## Work to be completed
Your task is to find every line of the data that holds the string "button" and copy it.

## The records
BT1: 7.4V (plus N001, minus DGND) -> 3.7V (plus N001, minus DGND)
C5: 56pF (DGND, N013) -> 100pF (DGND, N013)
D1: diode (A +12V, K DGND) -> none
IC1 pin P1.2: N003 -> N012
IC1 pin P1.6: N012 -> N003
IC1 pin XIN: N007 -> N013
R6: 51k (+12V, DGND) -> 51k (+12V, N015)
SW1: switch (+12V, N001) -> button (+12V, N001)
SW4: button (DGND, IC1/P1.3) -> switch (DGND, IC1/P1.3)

--

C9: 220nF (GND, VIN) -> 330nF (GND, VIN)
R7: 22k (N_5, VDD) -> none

## Answer section
SW1: switch (+12V, N001) -> button (+12V, N001)
SW4: button (DGND, IC1/P1.3) -> switch (DGND, IC1/P1.3)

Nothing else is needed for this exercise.